[Activity]
Beneath this instruction is a block of data; output from it exactly the lines that run from the one containing "none -> yellow brick E2:F3 level 2" through the one containing "yellow round brick", inclusive.
⟨
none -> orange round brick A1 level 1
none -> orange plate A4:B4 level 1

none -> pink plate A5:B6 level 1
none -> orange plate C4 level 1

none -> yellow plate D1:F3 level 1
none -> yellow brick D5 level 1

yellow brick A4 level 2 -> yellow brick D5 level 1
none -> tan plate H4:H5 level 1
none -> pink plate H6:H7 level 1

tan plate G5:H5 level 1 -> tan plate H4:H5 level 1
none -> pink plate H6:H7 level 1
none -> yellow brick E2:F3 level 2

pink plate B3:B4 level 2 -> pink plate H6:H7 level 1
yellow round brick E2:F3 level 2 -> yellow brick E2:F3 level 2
⟩
⟨
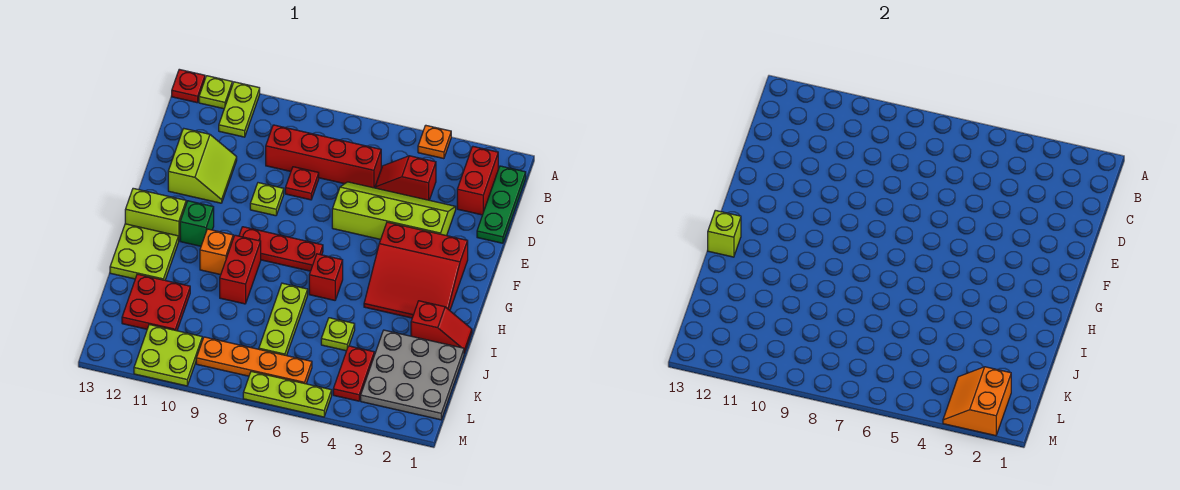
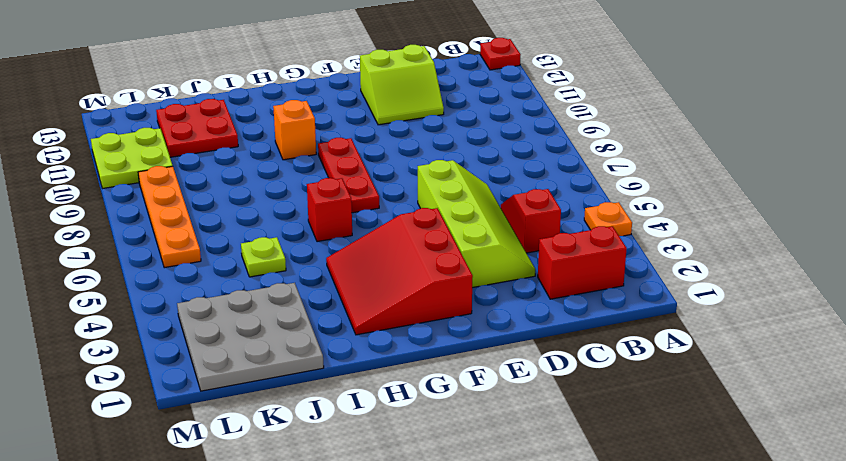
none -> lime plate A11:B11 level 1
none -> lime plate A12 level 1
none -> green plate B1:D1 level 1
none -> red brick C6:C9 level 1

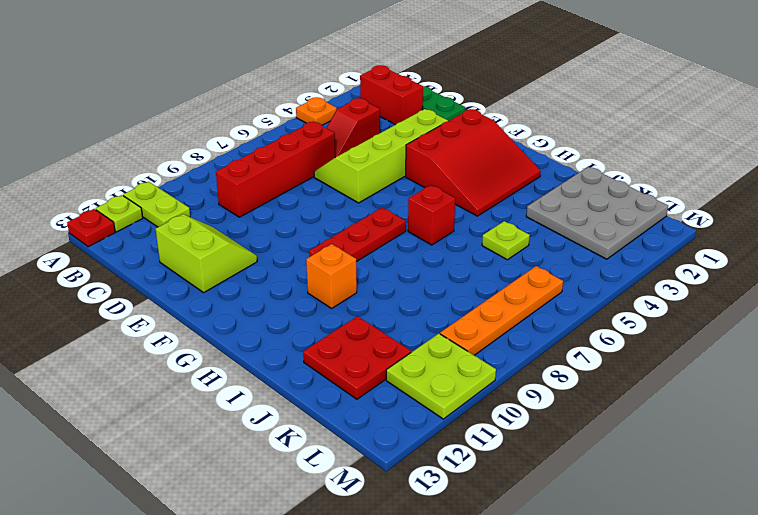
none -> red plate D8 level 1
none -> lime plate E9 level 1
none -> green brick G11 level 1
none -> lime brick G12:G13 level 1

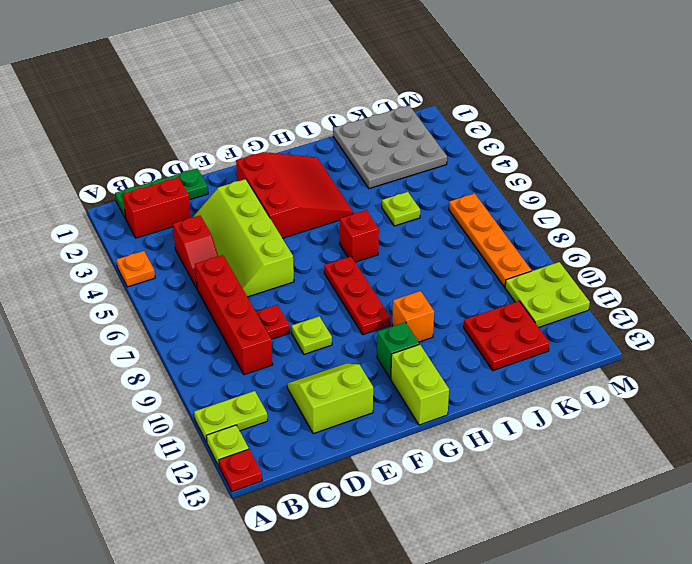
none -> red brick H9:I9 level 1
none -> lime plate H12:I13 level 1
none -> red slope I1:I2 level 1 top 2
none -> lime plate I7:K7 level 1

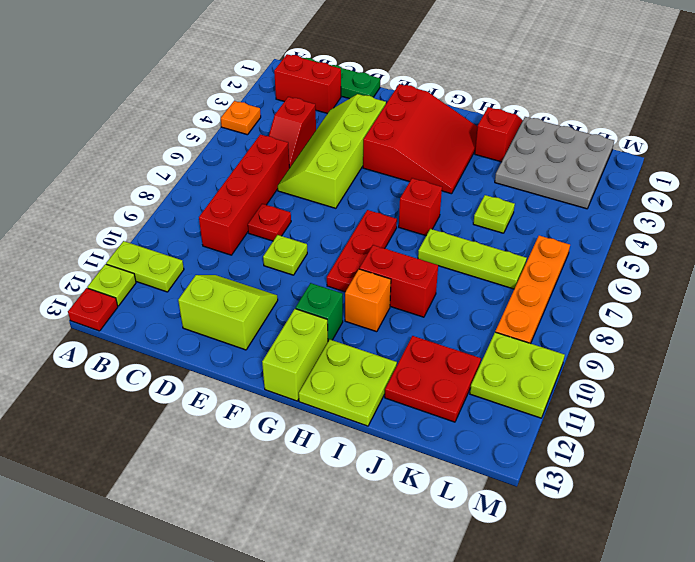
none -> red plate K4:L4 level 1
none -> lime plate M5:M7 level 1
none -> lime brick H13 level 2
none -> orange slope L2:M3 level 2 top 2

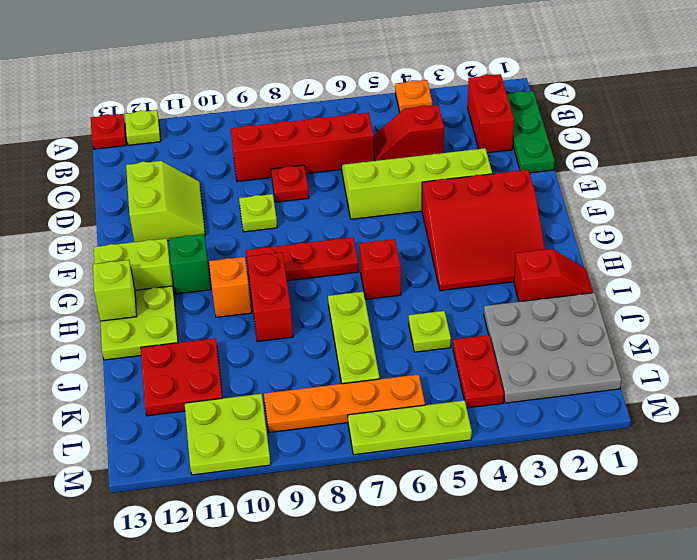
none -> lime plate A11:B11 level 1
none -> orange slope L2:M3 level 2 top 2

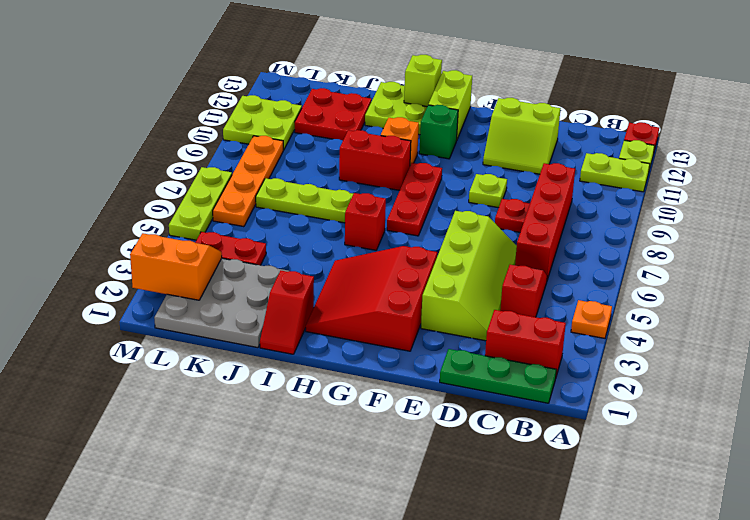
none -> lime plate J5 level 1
⟩
⟨
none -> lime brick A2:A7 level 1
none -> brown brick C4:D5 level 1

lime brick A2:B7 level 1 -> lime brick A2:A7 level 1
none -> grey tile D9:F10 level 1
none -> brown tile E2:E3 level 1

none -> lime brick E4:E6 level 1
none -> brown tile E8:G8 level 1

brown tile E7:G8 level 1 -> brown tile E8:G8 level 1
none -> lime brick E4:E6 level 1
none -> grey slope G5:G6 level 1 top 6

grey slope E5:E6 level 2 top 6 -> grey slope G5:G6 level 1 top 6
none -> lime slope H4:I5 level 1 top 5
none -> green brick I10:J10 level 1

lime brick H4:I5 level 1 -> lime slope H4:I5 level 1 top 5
⟩
[Answer area]
none -> yellow brick E2:F3 level 2

pink plate B3:B4 level 2 -> pink plate H6:H7 level 1
yellow round brick E2:F3 level 2 -> yellow brick E2:F3 level 2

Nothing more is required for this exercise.